▶ WORK INSTRUCTION
Reproduce the records that follow in full, excluding any picture they contain.

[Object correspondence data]
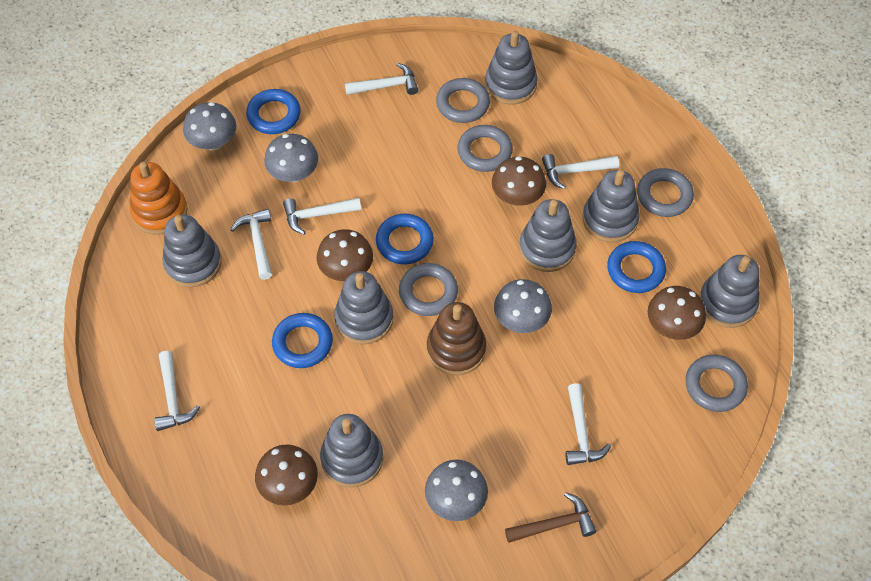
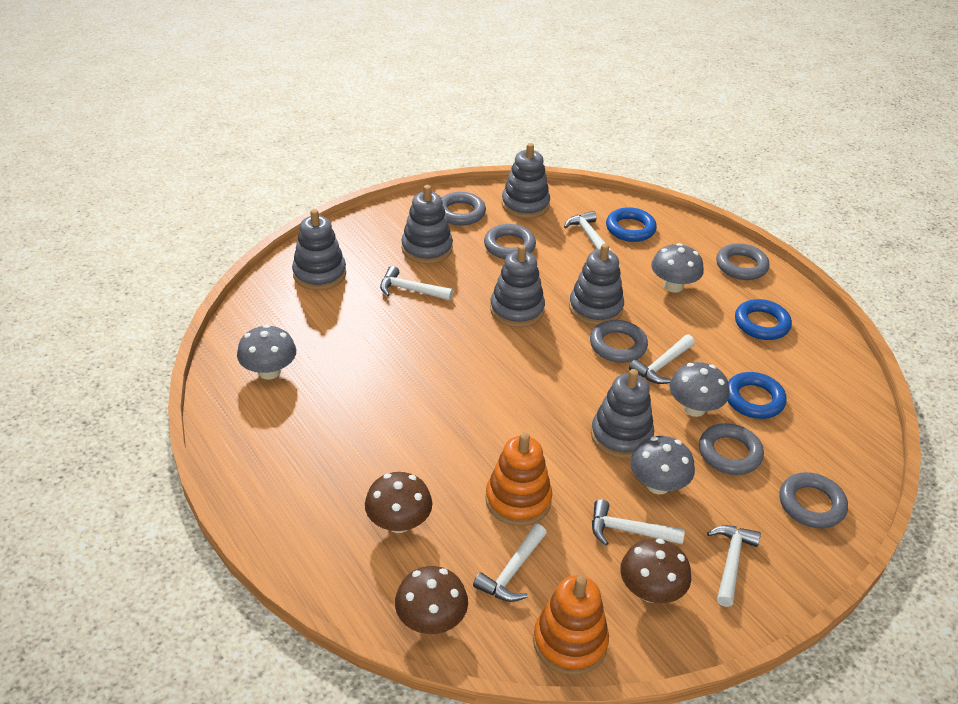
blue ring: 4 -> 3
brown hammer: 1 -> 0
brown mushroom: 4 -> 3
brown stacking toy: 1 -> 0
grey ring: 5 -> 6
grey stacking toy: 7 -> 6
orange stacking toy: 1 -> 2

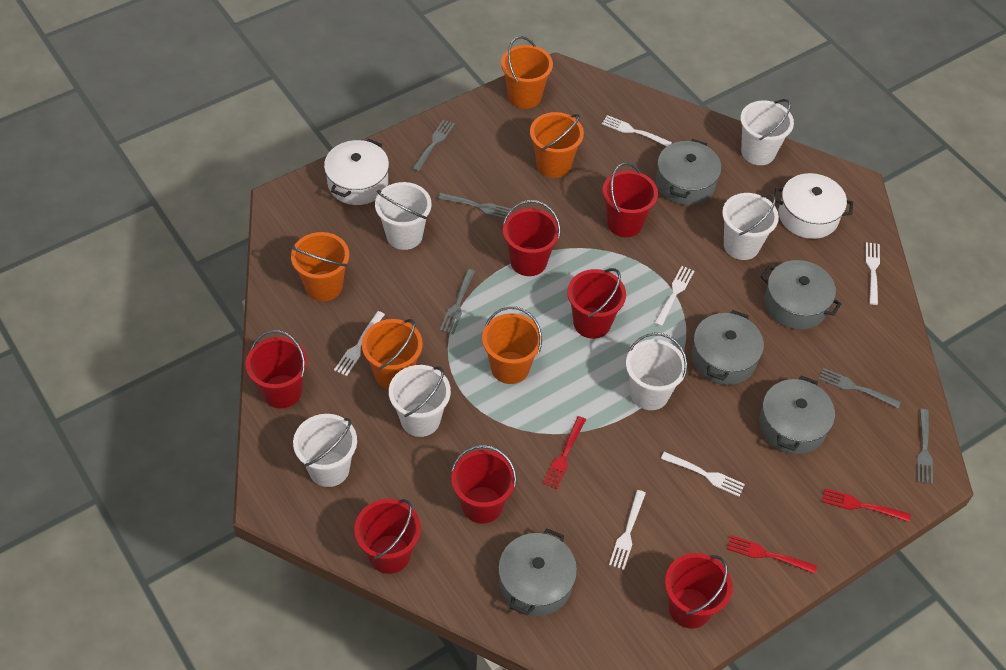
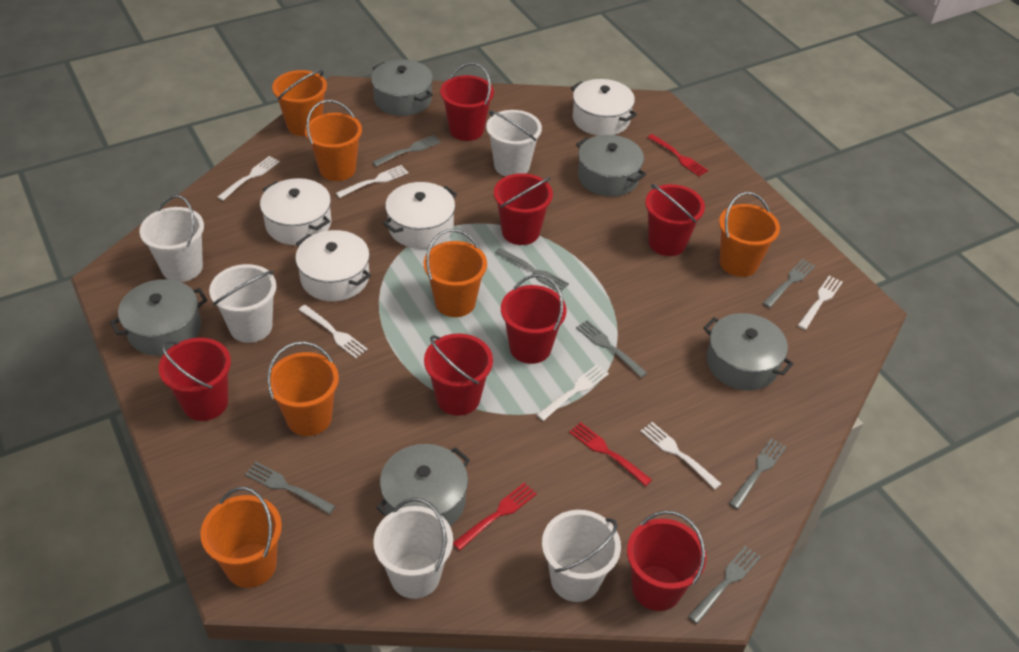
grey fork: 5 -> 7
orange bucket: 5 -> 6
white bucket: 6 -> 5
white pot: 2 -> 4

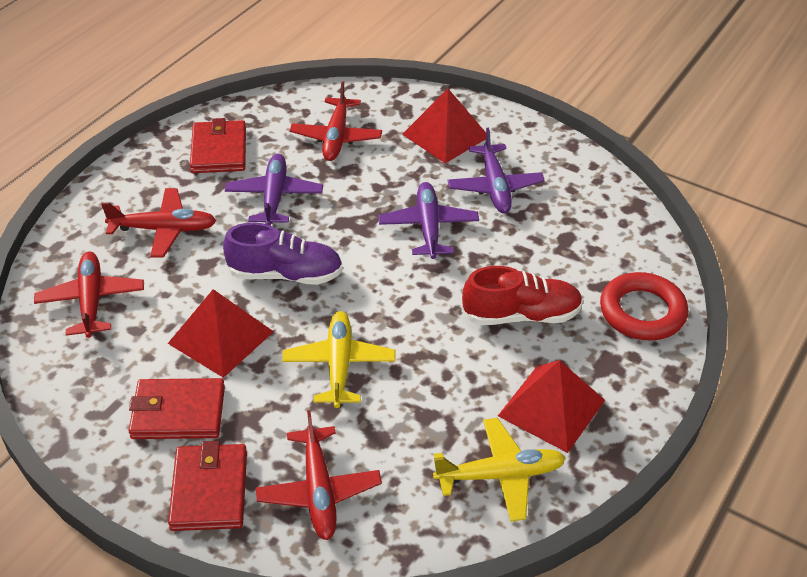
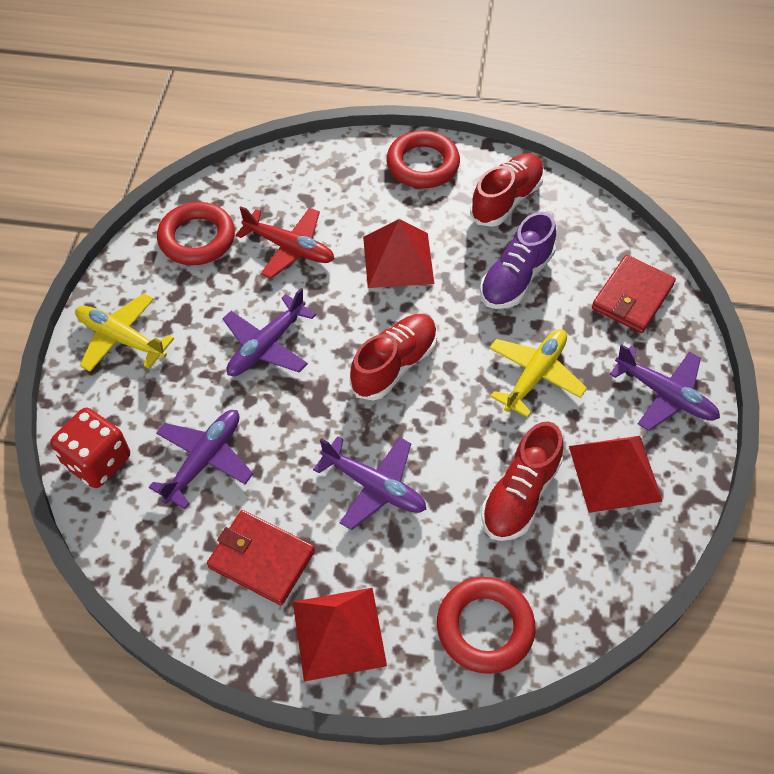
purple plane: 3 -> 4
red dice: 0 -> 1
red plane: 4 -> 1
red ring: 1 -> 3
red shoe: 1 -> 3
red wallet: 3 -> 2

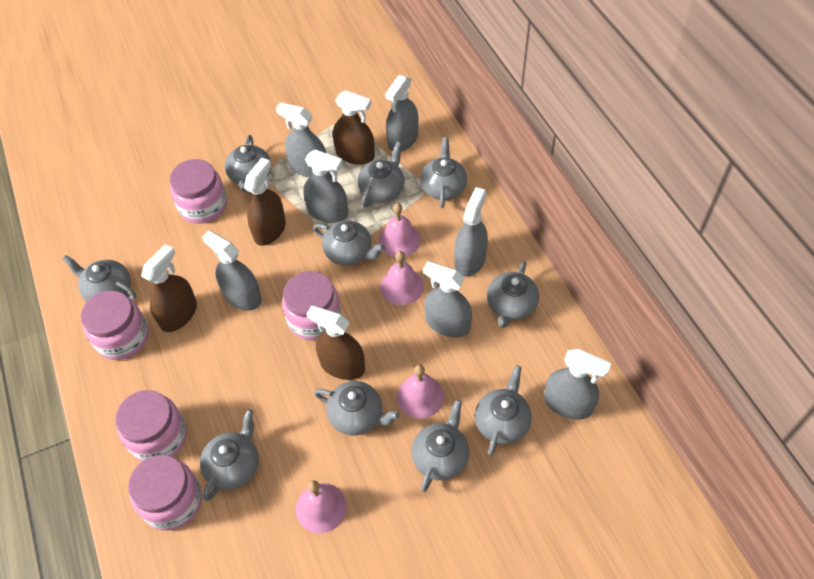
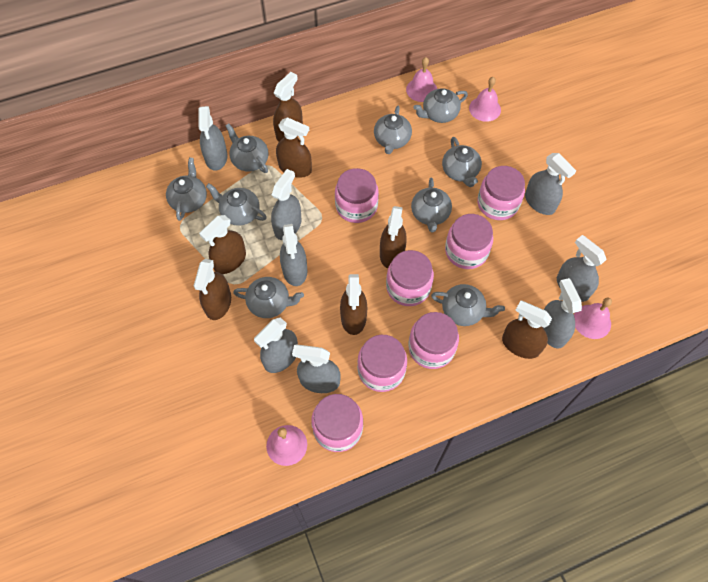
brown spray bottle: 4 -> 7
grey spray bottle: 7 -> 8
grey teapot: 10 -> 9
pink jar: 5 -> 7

▶ ANSWER SPACE
blue ring: 4 -> 3
brown hammer: 1 -> 0
brown mushroom: 4 -> 3
brown stacking toy: 1 -> 0
grey ring: 5 -> 6
grey stacking toy: 7 -> 6
orange stacking toy: 1 -> 2

grey fork: 5 -> 7
orange bucket: 5 -> 6
white bucket: 6 -> 5
white pot: 2 -> 4

purple plane: 3 -> 4
red dice: 0 -> 1
red plane: 4 -> 1
red ring: 1 -> 3
red shoe: 1 -> 3
red wallet: 3 -> 2

brown spray bottle: 4 -> 7
grey spray bottle: 7 -> 8
grey teapot: 10 -> 9
pink jar: 5 -> 7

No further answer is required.